§ **Problem to work on**: Go over the data and work out how many lines include the word "counterclockwise". Give that number only.

§ **Supplied material**:

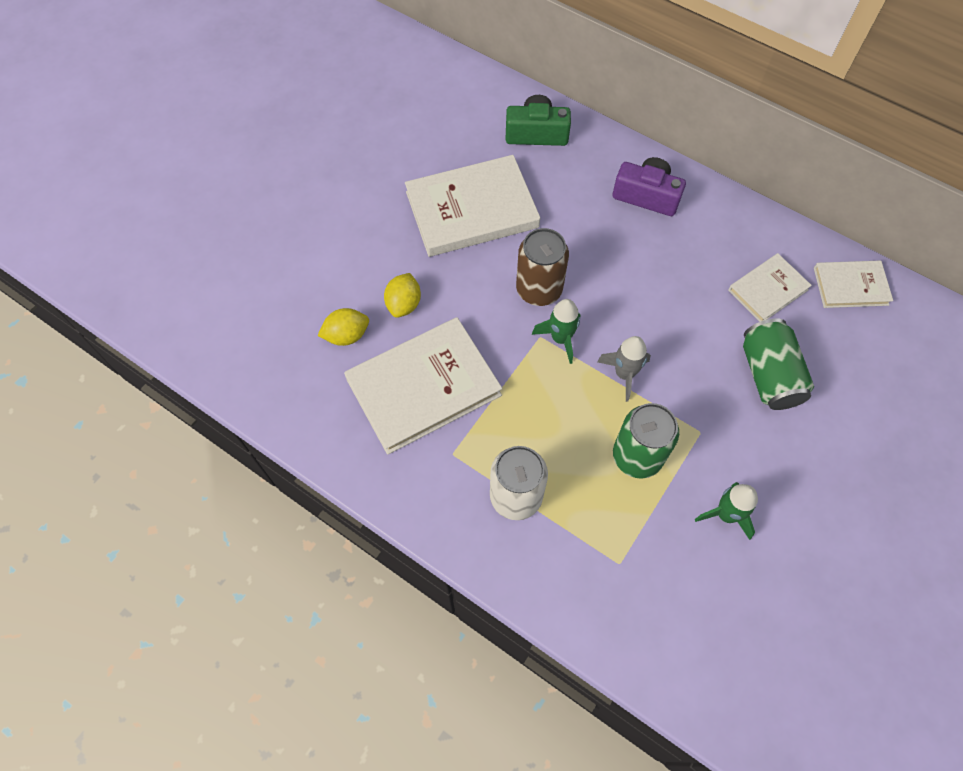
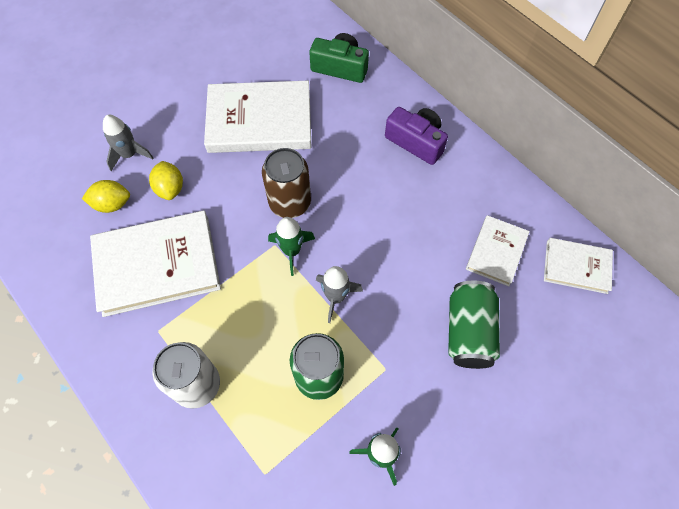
camera: 15 degrees right, 0 degrees up
(343, 278) = (129, 154): none -> grey rocket
(404, 304) = (170, 188): yellow lemon -> yellow lemon turned 45 degrees counterclockwise
(768, 290) = (496, 252): white book -> white book turned 45 degrees counterclockwise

§ **Answer to the problem**: 2